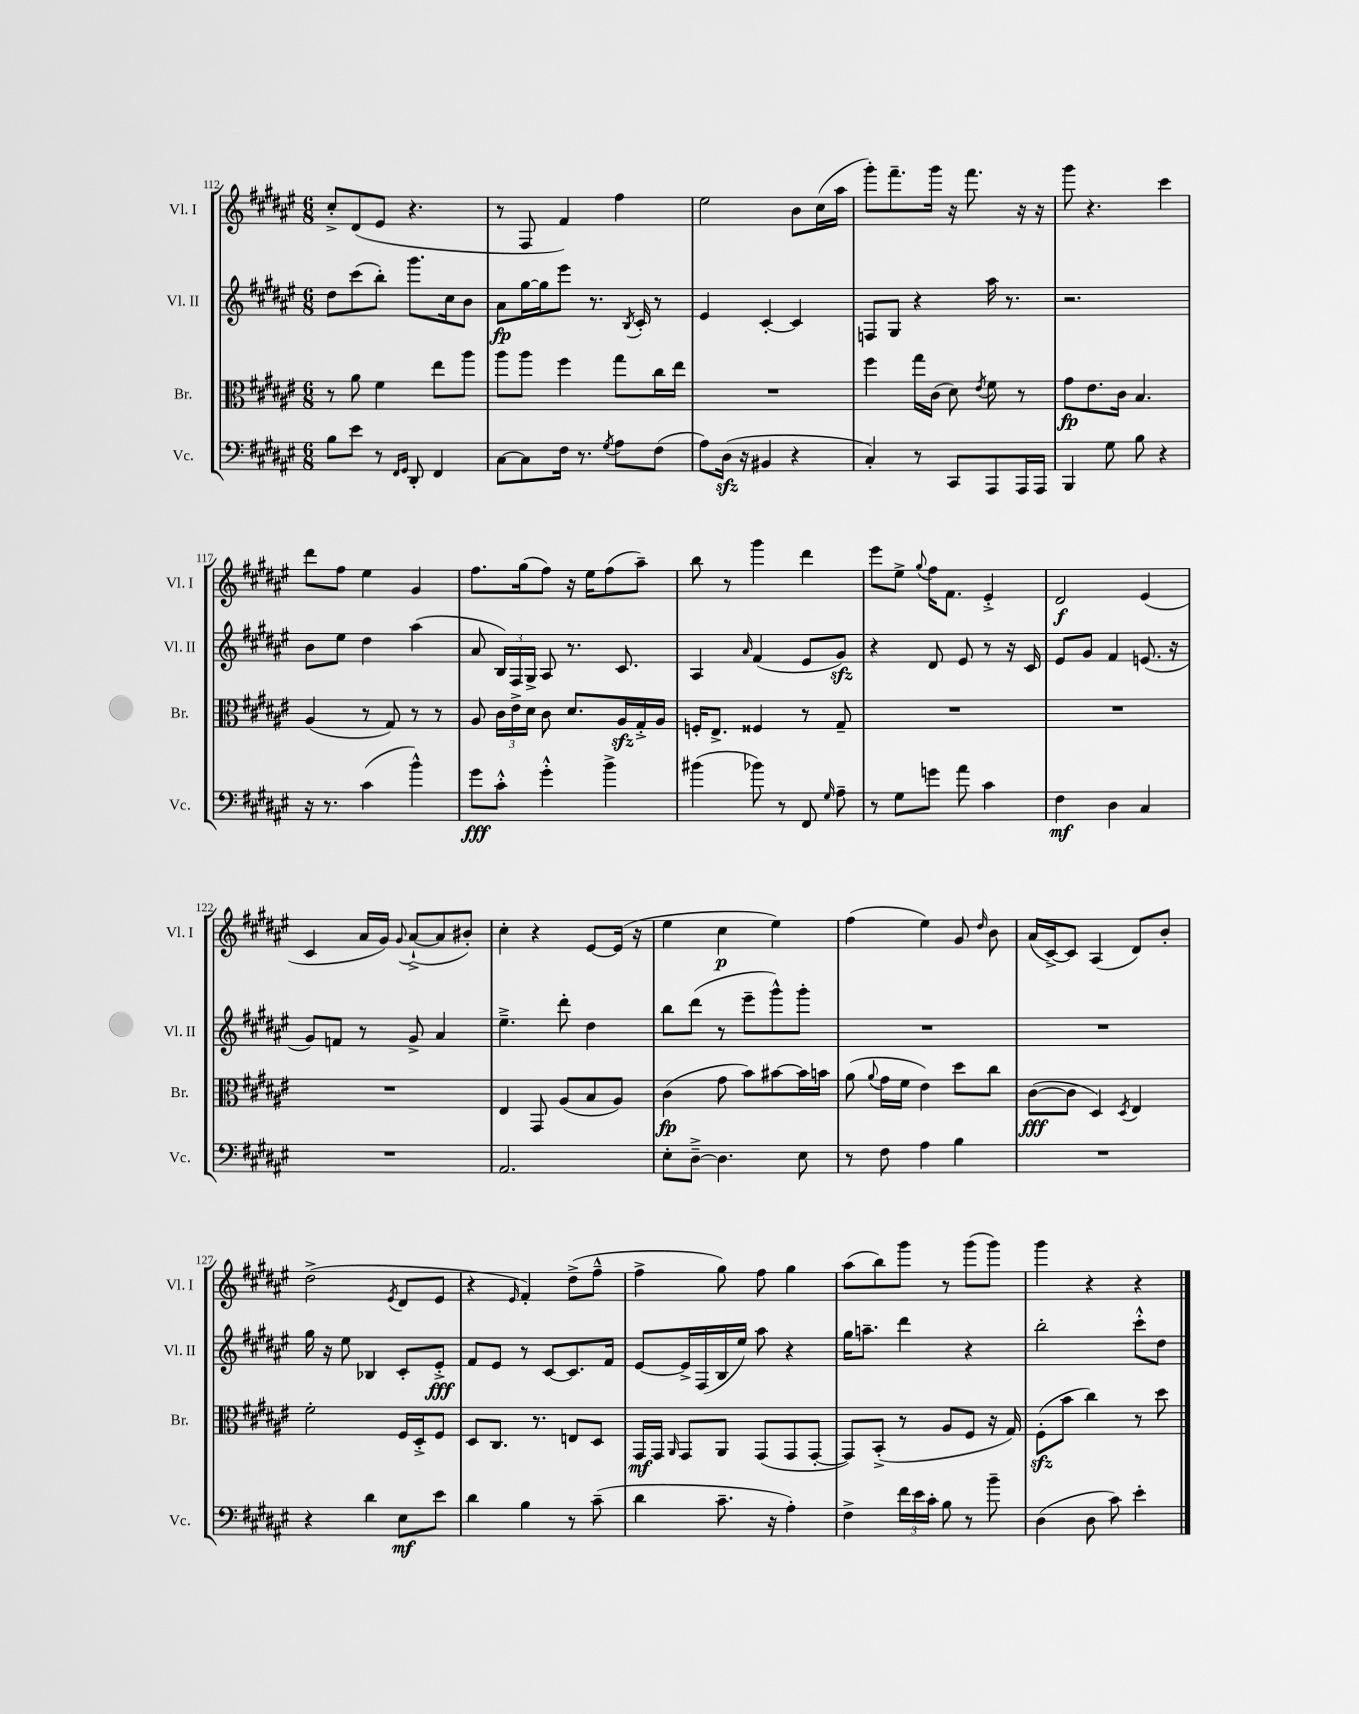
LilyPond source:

<<
\new StaffGroup <<
\new Staff = "s0" \with { instrumentName = "Vl. I" shortInstrumentName = "Vl. I" } {
    \clef treble \key fis \major \numericTimeSignature \time 6/8
    \autoBeamOff cis''8[-.-> dis'8( eis'8] r4. |
    r8 fis8 fis'4) fis''4 |
    eis''2 b'8[ cis''16( ais''16] |
    gis'''8[-.) fis'''8.-- gis'''16] r16 fis'''8. r16 r16 |
    gis'''8 r4. cis'''4 |
    dis'''8[ fis''8] eis''4 gis'4 |
    fis''8.[ gis''16( fis''8]) r16 eis''16[ fis''8( ais''8]--) |
    b''8 r8 gis'''4 dis'''4 |
    eis'''8[ eis''8]-> \appoggiatura { gis''8 } fis''16[ fis'8.] eis'4-.-> |
    dis'2\f eis'4( |
    cis'4 ais'16[ gis'16]) \appoggiatura { gis'8 } ais'8[~-!->( ais'8 bis'8]-.) |
    cis''4-. r4 eis'8[~ eis'16]( r16 |
    eis''4 cis''4\p eis''4) |
    fis''4( eis''4) gis'8 \grace { dis''16 } b'8 |
    ais'16[( cis'16~->) cis'8] ais4( dis'8[) b'8]-. |
    dis''2->( \acciaccatura { eis'8 } dis'8[ eis'8] |
    r4 \grace { eis'16 } fis'4-.) dis''8[->( fis''8]---^ |
    fis''4-> gis''8) fis''8 gis''4 |
    ais''8[( b''8) gis'''8] r8 gis'''8[( gis'''8]) |
    gis'''4 r4 r4 \bar "|." |
}
\new Staff = "s1" \with { instrumentName = "Vl. II" shortInstrumentName = "Vl. II" } {
    \clef treble \key fis \major \numericTimeSignature \time 6/8
    \autoBeamOff dis''8[ cis'''8( b''8]-.) gis'''8.[ cis''16 b'8] |
    ais'8[\fp gis''16~ gis''16 eis'''8] r8. \acciaccatura { b8 } cis'16-. r8 |
    eis'4 cis'4~-. cis'4 |
    f8[ gis8] r4 ais''16 r8. |
    r2. |
    b'8[ eis''8] dis''4 ais''4( |
    ais'8 \tuplet 3/2 { b16[) fis16 gis16]-> } ais8 r8. cis'8. |
    ais4 \grace { ais'16 } fis'4( eis'8[ gis'8]\sfz) |
    r4 dis'8 eis'8 r8 r16 cis'16 |
    eis'8[ gis'8] fis'4 e'8.( r16 |
    gis'8[) f'8] r8 gis'8-> ais'4 |
    eis''4.---> dis'''8-. dis''4 |
    b''8[ dis'''8]( r8 eis'''8[-- gis'''8-^) gis'''8]-. |
    R2. |
    R2. |
    gis''16 r16 eis''8 bes4 cis'8[-. eis'8]-.->\fff |
    fis'8[ eis'8] r8 cis'8[~ cis'8. fis'16] |
    eis'8[~ eis'16-> fis16( b16 eis''16]) ais''8 r4 |
    gis''16[ a''8.]-- dis'''4 r4 |
    b''2-. cis'''8[-.-^ dis''8] \bar "|." |
}
\new Staff = "s2" \with { instrumentName = "Br." shortInstrumentName = "Br." } {
    \clef alto \key fis \major \numericTimeSignature \time 6/8
    \autoBeamOff r8 ais'8 fis'4 eis''8[ ais''8] |
    ais''8[ ais''8] fis''4 gis''8[ cis''16 eis''16] |
    R2. |
    fis''4 gis''16[ cis'16]( dis'8) \acciaccatura { eis'8 } fis'8 r8 |
    gis'8[\fp eis'8. cis'16] b4. |
    ais4( r8 gis8) r8 r8 |
    ais8 \tuplet 3/2 { cis'16[ eis'16-> dis'16] } cis'8 dis'8.[ ais16\sfz gis16-.-> ais16] |
    f16[-. eis8.]-> fisis4 r8 gis8-- |
    R2. |
    R2. |
    R2. |
    eis4 gis,8 ais8[( b8 ais8]) |
    cis'4\fp( gis'8 b'8[) bis'8~ bis'16 b'16] |
    ais'8( \appoggiatura { ais'8 } gis'16[ fis'16] eis'4) dis''8[ cis''8] |
    cis'8[~\fff( cis'8] dis4) \acciaccatura { dis8 } eis4 |
    fis'2-. fis16[ dis16-.-> fis8] |
    dis8[ cis8.] r8. e8[ dis8] |
    gis,16[\mf gis,16] \grace { ais,16 } gis,8[ ais,8] gis,8[( gis,8 gis,8]~-. |
    gis,8[) b,8]-.->( r8 ais8[ fis8] r16 gis16) |
    fis8[-.\sfz( b'8] cis''4) r8 dis''8 \bar "|." |
}
\new Staff = "s3" \with { instrumentName = "Vc." shortInstrumentName = "Vc." } {
    \clef bass \key fis \major \numericTimeSignature \time 6/8
    \autoBeamOff b8[ eis'8] r8 \grace { fis,16[ gis,16] } dis,8-. fis,4 |
    cis8[~ cis8 fis16] r8. \acciaccatura { gis8 } ais8[ fis8]( |
    ais8[) dis16]\sfz( r16 bis,4 r4 |
    cis4-.) r8 cis,8[ ais,,8 ais,,16 ais,,16] |
    b,,4 gis8 b8 r4 |
    r16 r8. cis'4( b'4-^) |
    gis'8[\fff cis'8]-.-^ gis'4-.-^ b'4-> |
    bis'4( bes'8) r8 fis,8 \grace { gis16 } ais8-- |
    r8 gis8[ g'8] ais'8 cis'4 |
    fis4\mf dis4 cis4 |
    R2. |
    ais,2. |
    eis8[-. dis8]~---> dis4. eis8 |
    r8 fis8 ais4 b4 |
    R2. |
    r4 dis'4 eis8[\mf eis'8] |
    dis'4 b4 r8 cis'8--( |
    dis'4 cis'8.-- r16 ais4-.) |
    fis4-> \tuplet 3/2 { fis'16[ eis'16 cis'16]-. } b8 r8 b'8-- |
    dis4( dis8 cis'8) eis'4-. \bar "|." |
}
>>
>>
\layout { \context { \Score currentBarNumber = #112 } }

──────

Locate every line in the records that contains the string "acciaccatura" and copy each such line. The match is case-sensitive.

Solution »
    dis''2->( \acciaccatura { eis'8 } dis'8[ eis'8] |
    ais'8[\fp gis''16~ gis''16 eis'''8] r8. \acciaccatura { b8 } cis'16-. r8 |
    fis''4 gis''16[ cis'16]( dis'8) \acciaccatura { eis'8 } fis'8 r8 |
    cis'8[~\fff( cis'8] dis4) \acciaccatura { dis8 } eis4 |
    cis8[~ cis8 fis16] r8. \acciaccatura { gis8 } ais8[ fis8]( |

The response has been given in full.